* _Work instruction_
Faithfully repeat each entry below, minus the pictures.

*** Given records Section Begins ***

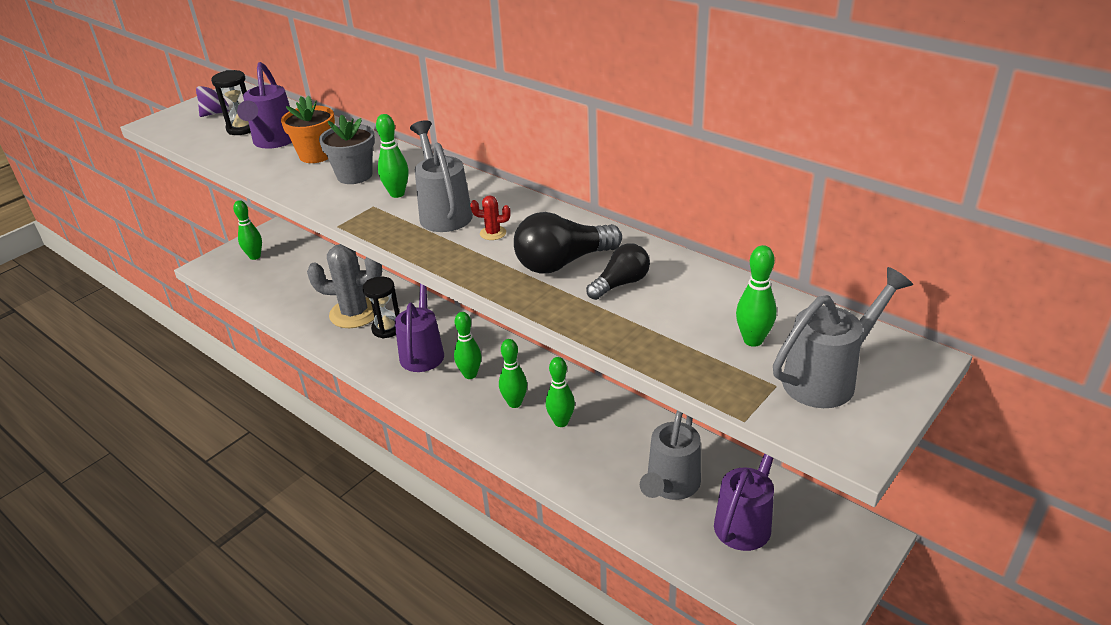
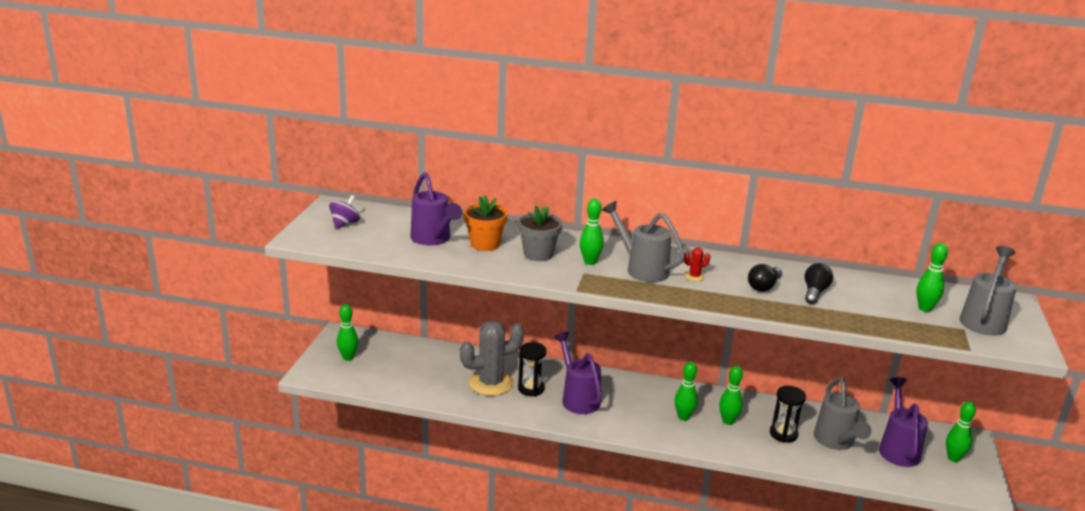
camera: 30 degrees left, 10 degrees down
(242, 128) = (389, 233): black hourglass -> black hourglass (783, 434)
(470, 374) = (631, 406): green bowling pin -> green bowling pin (953, 458)
(563, 262) = (764, 286): black light bulb -> black light bulb, size x0.63

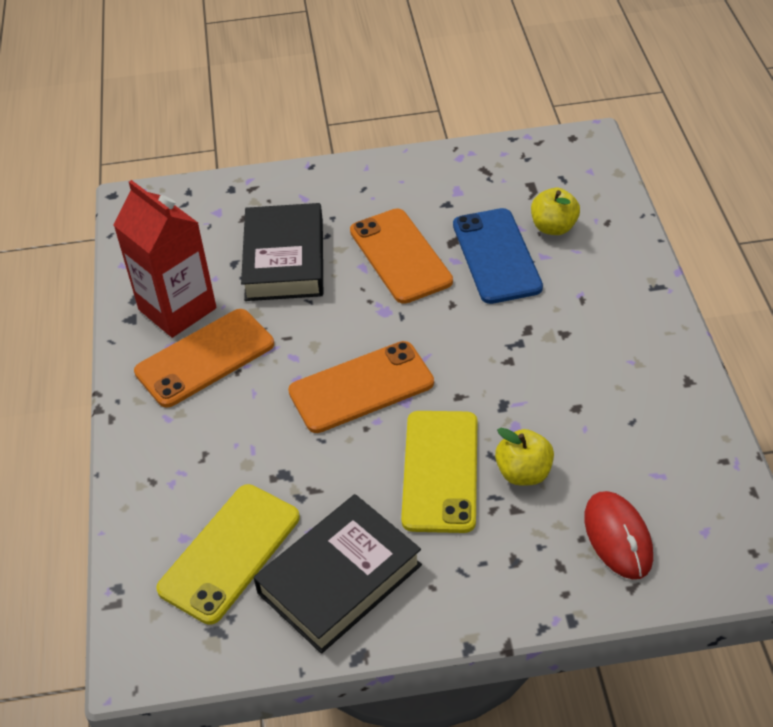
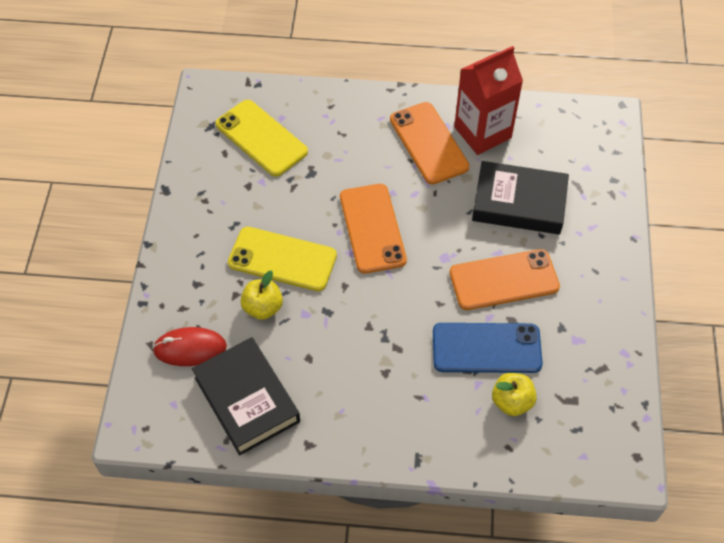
camera: 100 degrees right, 10 degrees up
(339, 579) = (221, 189): black book -> black book (246, 399)

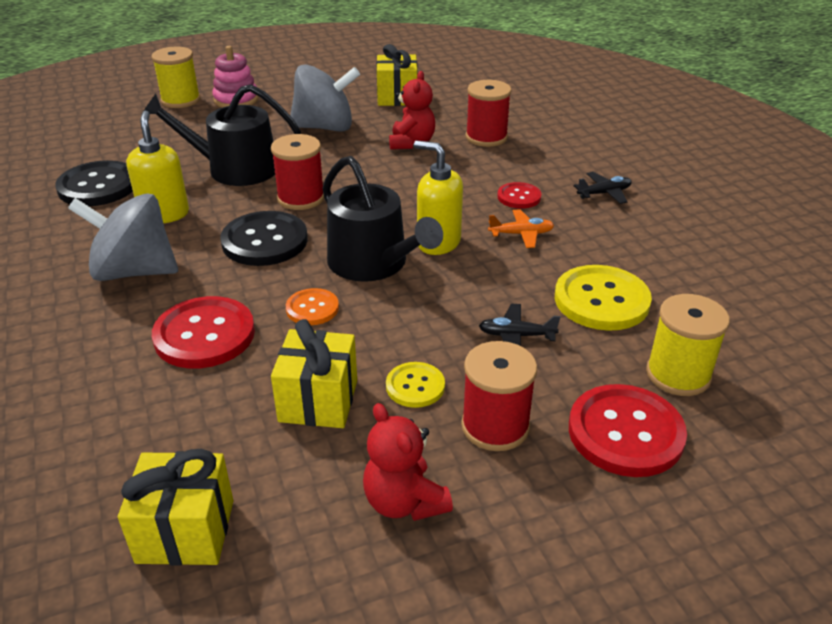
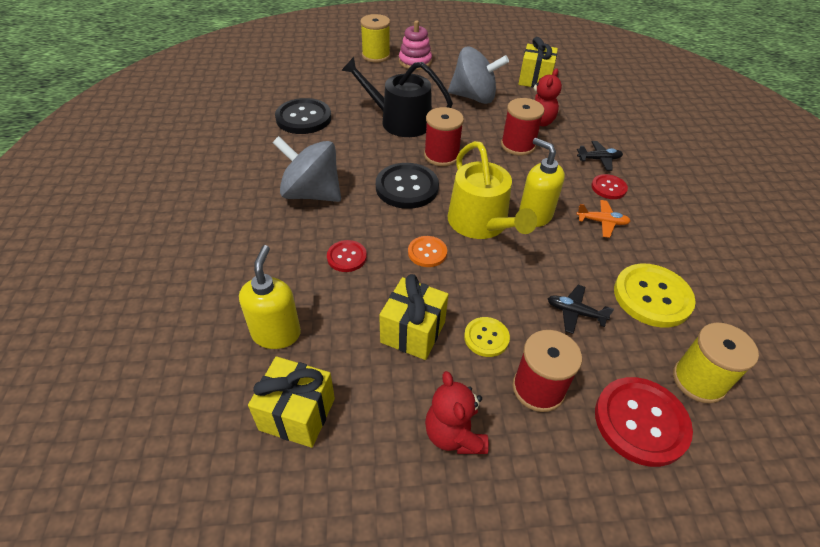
camera: 15 degrees right, 10 degrees up
(164, 214) = (343, 150): yellow soap dispenser -> yellow soap dispenser (276, 333)
(204, 335) = (347, 257): red button -> red button, size x0.55
(373, 263) = (481, 223): black watering can -> yellow watering can
(486, 137) = (596, 128): red spool -> red spool (518, 145)
(604, 193) = (680, 198): black plane -> black plane (599, 159)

*** Given records Section Ends ***

* _Reply_
camera: 30 degrees left, 10 degrees down
(242, 128) = (389, 233): black hourglass -> black hourglass (783, 434)
(470, 374) = (631, 406): green bowling pin -> green bowling pin (953, 458)
(563, 262) = (764, 286): black light bulb -> black light bulb, size x0.63

camera: 100 degrees right, 10 degrees up
(339, 579) = (221, 189): black book -> black book (246, 399)

camera: 15 degrees right, 10 degrees up
(164, 214) = (343, 150): yellow soap dispenser -> yellow soap dispenser (276, 333)
(204, 335) = (347, 257): red button -> red button, size x0.55
(373, 263) = (481, 223): black watering can -> yellow watering can
(486, 137) = (596, 128): red spool -> red spool (518, 145)
(604, 193) = (680, 198): black plane -> black plane (599, 159)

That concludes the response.